#### [THE DATA]
%%

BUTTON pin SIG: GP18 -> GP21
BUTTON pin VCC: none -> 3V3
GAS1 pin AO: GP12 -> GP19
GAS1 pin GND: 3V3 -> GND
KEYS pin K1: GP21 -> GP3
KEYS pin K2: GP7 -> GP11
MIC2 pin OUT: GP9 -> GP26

%%
%%

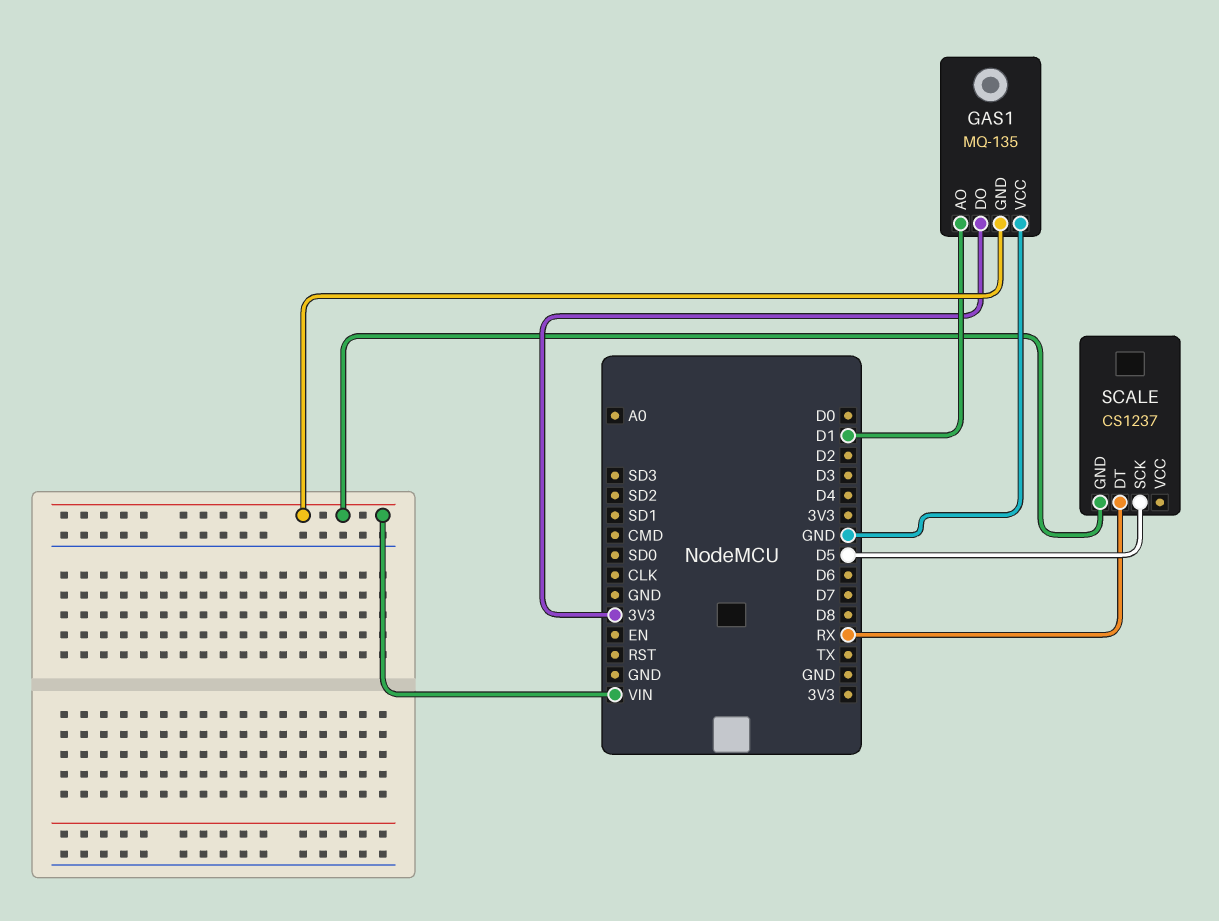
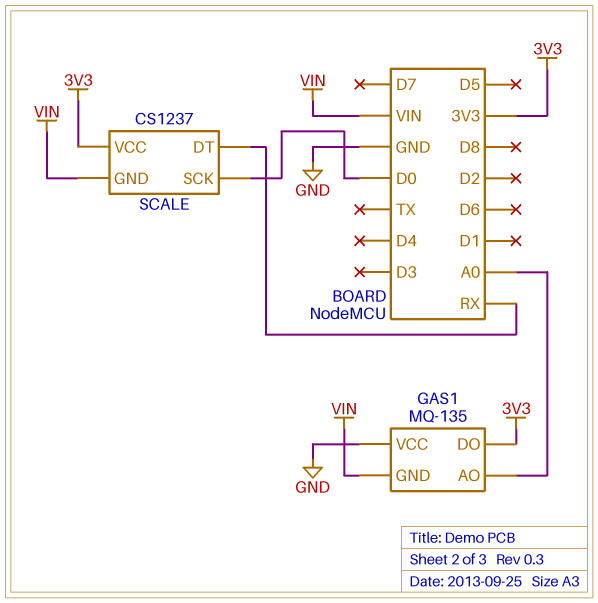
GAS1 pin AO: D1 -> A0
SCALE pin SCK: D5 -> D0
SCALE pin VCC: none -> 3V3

%%

#### [TRY IT]
Could you repeat exactly the lines in the listing above from the one with "BUTTON pin SIG: GP18 -> GP21" down to the one with "MIC2 pin OUT: GP9 -> GP26"? Include both of those lines.

#### [TASK OUTPUT]
BUTTON pin SIG: GP18 -> GP21
BUTTON pin VCC: none -> 3V3
GAS1 pin AO: GP12 -> GP19
GAS1 pin GND: 3V3 -> GND
KEYS pin K1: GP21 -> GP3
KEYS pin K2: GP7 -> GP11
MIC2 pin OUT: GP9 -> GP26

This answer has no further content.